WHAT IS EXPECTED: Only a slice of the listing below is wanted. Retype the lines from the one containing "(180, 105) = (240, 113): pink" through the one containing "(865, 331) = (415, 496): yellow", exactly, both ends included.

--- DATA TO USE Enclosed Below ---

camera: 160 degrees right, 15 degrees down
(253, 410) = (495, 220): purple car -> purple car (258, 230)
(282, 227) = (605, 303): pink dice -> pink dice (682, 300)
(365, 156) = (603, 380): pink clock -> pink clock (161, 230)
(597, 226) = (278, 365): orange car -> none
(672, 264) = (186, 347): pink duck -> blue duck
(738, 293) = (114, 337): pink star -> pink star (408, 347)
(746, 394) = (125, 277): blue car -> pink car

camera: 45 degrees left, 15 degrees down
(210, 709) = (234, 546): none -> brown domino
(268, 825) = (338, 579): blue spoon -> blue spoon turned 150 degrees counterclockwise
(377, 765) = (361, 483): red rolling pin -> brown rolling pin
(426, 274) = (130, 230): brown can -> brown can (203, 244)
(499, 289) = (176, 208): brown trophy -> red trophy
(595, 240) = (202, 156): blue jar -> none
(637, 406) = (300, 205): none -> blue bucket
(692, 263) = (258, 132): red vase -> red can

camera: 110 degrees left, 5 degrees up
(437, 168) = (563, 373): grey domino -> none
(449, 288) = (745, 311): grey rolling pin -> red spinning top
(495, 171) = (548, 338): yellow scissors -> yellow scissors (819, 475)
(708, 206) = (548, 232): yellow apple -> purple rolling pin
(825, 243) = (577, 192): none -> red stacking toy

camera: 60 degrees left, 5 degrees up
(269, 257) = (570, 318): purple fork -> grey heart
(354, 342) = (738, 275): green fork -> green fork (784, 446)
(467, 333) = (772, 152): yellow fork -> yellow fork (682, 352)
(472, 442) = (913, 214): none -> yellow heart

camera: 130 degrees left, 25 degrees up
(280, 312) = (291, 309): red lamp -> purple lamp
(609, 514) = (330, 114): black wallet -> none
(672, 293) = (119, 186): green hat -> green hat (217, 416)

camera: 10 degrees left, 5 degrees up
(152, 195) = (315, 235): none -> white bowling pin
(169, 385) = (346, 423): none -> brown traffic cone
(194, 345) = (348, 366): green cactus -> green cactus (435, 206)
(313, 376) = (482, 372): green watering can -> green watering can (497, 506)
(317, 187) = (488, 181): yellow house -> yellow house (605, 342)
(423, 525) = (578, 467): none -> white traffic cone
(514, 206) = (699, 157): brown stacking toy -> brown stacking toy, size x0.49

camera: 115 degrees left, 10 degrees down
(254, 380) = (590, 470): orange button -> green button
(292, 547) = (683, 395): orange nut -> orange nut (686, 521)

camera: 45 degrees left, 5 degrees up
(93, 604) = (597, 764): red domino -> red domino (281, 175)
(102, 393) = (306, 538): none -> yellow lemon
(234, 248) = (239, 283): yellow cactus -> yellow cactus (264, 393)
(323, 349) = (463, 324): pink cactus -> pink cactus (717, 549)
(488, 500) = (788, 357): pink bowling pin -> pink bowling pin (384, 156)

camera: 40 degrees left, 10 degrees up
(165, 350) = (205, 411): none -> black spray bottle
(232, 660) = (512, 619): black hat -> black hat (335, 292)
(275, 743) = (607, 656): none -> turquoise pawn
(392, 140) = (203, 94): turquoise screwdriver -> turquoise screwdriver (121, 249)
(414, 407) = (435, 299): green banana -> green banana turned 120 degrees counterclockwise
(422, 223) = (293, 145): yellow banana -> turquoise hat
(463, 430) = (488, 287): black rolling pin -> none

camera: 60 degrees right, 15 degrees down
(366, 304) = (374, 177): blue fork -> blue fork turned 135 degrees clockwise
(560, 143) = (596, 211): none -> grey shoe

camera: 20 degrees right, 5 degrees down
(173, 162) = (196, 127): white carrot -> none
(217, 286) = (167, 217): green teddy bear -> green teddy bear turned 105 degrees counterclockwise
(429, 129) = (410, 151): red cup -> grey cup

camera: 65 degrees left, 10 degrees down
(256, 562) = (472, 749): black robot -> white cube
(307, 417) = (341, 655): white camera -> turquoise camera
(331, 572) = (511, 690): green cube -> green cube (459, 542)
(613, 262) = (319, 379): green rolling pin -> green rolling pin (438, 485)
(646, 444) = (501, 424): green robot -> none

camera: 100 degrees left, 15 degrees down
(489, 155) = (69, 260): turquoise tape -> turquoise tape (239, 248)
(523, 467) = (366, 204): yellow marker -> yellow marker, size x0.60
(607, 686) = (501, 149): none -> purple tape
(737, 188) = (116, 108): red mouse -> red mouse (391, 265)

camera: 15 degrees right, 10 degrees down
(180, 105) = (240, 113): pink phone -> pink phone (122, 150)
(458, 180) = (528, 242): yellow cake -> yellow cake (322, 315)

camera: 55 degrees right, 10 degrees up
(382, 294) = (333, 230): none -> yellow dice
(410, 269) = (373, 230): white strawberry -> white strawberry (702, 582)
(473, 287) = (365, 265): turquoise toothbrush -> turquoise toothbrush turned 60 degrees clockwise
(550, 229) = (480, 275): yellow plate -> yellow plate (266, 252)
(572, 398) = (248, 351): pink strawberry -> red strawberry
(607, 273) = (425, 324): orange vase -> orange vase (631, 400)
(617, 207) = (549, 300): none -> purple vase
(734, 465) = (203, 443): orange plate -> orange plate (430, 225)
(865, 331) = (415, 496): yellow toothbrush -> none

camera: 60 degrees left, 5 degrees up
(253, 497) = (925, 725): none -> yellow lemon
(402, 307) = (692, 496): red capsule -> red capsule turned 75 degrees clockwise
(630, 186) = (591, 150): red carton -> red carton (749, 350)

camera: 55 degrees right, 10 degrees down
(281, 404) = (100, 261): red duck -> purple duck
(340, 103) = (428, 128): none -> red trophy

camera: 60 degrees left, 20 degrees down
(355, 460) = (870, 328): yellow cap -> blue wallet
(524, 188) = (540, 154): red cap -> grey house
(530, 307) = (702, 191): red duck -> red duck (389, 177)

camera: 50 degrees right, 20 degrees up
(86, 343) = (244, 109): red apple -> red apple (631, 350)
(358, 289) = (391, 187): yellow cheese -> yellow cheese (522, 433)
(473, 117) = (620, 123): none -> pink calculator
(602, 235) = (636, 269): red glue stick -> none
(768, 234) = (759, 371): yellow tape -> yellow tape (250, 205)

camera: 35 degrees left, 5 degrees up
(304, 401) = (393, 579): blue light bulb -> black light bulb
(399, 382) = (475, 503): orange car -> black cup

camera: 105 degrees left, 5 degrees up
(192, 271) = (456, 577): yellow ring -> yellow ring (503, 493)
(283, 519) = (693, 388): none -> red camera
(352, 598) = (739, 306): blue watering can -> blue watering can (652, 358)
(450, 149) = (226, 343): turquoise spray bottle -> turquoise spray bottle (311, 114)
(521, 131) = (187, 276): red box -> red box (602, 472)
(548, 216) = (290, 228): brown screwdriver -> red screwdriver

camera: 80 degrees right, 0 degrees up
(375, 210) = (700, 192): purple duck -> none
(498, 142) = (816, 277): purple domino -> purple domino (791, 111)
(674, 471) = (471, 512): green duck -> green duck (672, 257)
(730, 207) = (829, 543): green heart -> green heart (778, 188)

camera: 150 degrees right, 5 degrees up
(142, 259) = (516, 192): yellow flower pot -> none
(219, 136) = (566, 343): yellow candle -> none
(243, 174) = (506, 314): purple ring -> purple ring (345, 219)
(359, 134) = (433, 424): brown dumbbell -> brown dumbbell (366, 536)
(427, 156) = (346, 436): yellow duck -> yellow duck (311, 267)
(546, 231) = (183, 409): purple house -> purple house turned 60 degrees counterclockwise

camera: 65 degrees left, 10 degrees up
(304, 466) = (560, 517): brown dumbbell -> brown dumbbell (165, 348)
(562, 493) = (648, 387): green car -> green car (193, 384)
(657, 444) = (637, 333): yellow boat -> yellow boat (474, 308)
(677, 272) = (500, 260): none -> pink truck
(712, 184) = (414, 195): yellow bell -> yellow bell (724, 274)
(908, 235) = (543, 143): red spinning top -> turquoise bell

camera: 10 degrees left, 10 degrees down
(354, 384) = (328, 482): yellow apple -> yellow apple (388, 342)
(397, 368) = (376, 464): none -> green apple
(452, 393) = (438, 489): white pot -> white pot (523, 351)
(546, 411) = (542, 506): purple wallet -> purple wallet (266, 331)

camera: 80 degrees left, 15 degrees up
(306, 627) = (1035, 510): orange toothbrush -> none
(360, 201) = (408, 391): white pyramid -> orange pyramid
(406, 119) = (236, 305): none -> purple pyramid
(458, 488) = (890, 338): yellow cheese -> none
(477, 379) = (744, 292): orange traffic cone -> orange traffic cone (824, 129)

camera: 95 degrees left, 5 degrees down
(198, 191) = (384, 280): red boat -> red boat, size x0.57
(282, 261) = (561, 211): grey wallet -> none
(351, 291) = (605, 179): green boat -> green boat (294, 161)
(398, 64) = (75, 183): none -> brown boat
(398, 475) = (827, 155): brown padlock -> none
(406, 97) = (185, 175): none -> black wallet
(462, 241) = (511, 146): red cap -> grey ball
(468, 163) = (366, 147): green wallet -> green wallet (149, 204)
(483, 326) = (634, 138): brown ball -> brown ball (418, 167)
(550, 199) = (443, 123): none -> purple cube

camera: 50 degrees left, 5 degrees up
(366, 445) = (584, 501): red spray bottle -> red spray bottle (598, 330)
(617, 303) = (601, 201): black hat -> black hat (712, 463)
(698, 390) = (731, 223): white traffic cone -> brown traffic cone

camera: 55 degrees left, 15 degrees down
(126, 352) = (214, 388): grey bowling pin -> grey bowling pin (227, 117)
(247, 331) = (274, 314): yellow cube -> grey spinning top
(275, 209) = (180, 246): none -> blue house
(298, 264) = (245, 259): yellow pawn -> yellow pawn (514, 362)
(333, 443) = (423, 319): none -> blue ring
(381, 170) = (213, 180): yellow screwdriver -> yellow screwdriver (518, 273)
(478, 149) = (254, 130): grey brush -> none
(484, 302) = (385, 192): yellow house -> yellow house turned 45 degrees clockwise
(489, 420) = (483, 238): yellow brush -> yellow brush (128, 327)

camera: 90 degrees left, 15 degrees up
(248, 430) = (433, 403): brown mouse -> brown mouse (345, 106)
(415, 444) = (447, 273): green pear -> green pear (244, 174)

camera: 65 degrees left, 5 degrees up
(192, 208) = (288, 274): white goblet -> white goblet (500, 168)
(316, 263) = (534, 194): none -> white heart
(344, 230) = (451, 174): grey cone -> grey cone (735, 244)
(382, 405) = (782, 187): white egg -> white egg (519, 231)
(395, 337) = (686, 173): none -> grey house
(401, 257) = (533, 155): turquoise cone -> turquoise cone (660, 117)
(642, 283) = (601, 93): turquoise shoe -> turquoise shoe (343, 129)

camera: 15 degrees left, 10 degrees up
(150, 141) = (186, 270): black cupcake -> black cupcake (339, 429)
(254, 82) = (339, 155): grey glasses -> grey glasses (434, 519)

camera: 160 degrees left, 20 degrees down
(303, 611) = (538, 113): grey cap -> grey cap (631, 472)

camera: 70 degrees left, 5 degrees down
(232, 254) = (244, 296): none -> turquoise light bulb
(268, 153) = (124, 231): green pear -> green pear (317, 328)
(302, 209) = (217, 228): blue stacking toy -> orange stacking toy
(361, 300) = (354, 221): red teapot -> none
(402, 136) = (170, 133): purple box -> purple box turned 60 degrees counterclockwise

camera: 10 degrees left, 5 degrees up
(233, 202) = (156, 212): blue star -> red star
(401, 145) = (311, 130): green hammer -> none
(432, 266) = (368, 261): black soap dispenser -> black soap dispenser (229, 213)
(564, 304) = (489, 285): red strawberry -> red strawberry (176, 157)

--- End of Enclosed DATA TO USE ---

ANSWER SECTION:
(180, 105) = (240, 113): pink phone -> pink phone (122, 150)
(458, 180) = (528, 242): yellow cake -> yellow cake (322, 315)

camera: 55 degrees right, 10 degrees up
(382, 294) = (333, 230): none -> yellow dice
(410, 269) = (373, 230): white strawberry -> white strawberry (702, 582)
(473, 287) = (365, 265): turquoise toothbrush -> turquoise toothbrush turned 60 degrees clockwise
(550, 229) = (480, 275): yellow plate -> yellow plate (266, 252)
(572, 398) = (248, 351): pink strawberry -> red strawberry
(607, 273) = (425, 324): orange vase -> orange vase (631, 400)
(617, 207) = (549, 300): none -> purple vase
(734, 465) = (203, 443): orange plate -> orange plate (430, 225)
(865, 331) = (415, 496): yellow toothbrush -> none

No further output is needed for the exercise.